___ Data for analysis

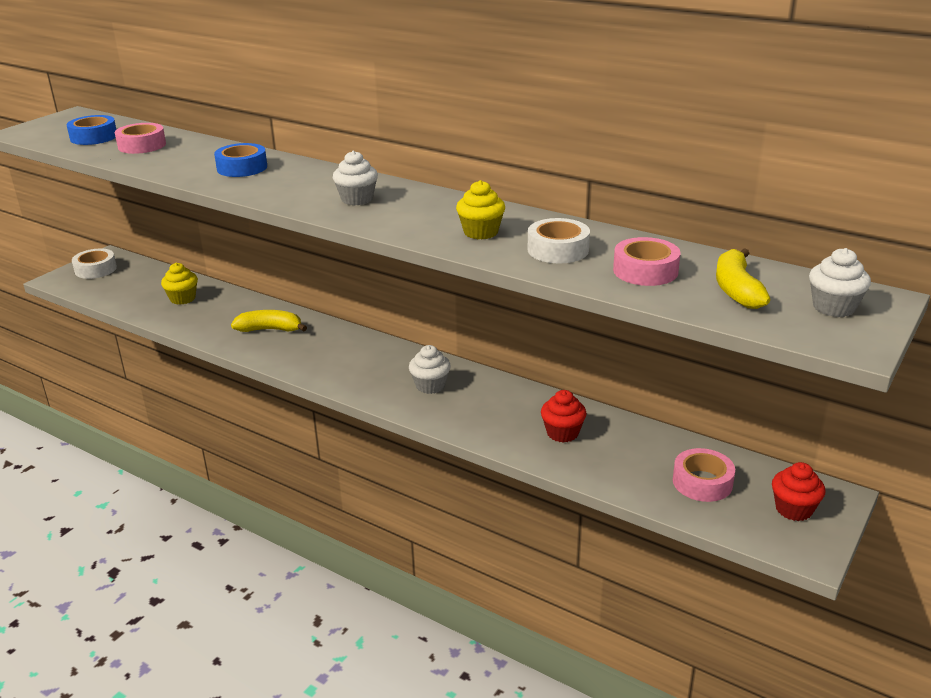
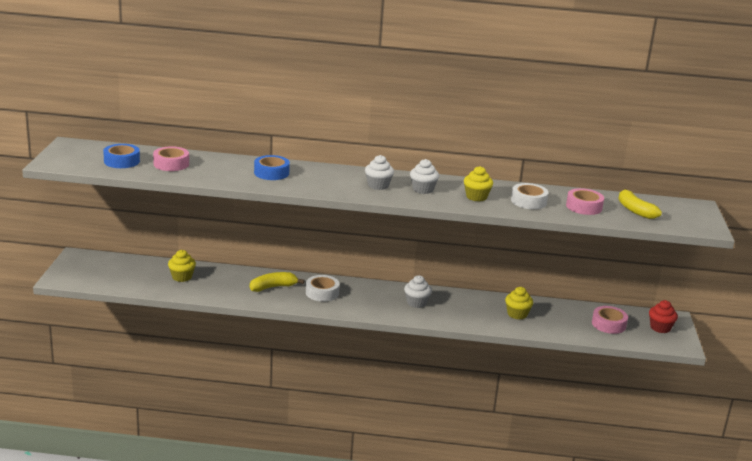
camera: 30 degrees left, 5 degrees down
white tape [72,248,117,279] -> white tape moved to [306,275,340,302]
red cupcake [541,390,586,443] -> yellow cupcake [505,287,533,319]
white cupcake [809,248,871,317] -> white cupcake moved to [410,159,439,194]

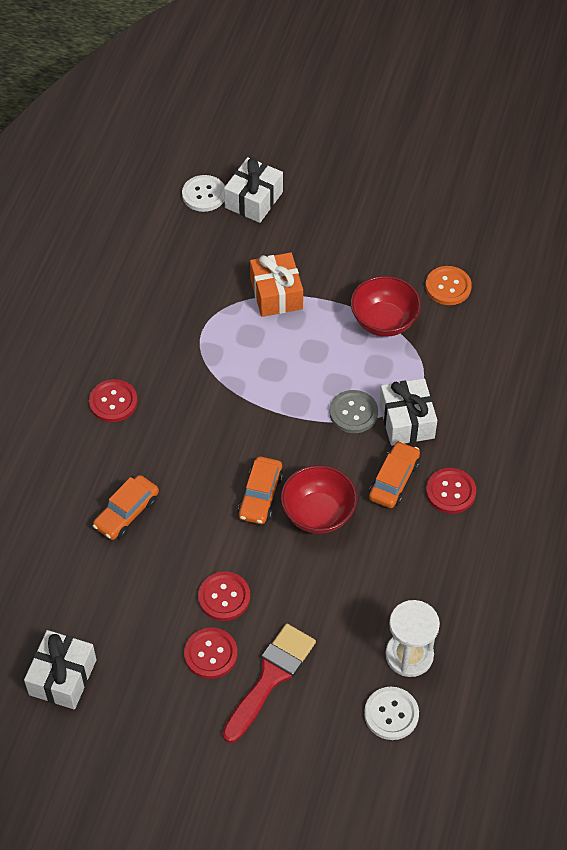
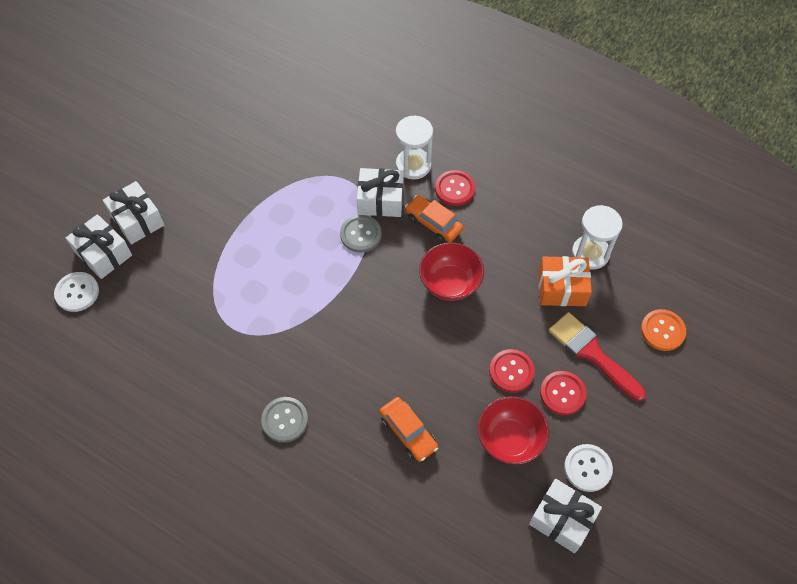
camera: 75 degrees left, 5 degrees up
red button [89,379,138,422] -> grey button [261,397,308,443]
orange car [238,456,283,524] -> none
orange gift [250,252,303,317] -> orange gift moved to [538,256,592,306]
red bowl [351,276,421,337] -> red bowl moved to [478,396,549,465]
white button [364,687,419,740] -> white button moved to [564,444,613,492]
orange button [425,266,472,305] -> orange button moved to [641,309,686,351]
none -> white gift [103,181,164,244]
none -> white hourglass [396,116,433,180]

______

Exercise details — From the line that contains "camera: 75 degrees left, 5 degrees up" to the last line of the data, write out each line exactly and add nothing.

Answer to this problem —
camera: 75 degrees left, 5 degrees up
red button [89,379,138,422] -> grey button [261,397,308,443]
orange car [238,456,283,524] -> none
orange gift [250,252,303,317] -> orange gift moved to [538,256,592,306]
red bowl [351,276,421,337] -> red bowl moved to [478,396,549,465]
white button [364,687,419,740] -> white button moved to [564,444,613,492]
orange button [425,266,472,305] -> orange button moved to [641,309,686,351]
none -> white gift [103,181,164,244]
none -> white hourglass [396,116,433,180]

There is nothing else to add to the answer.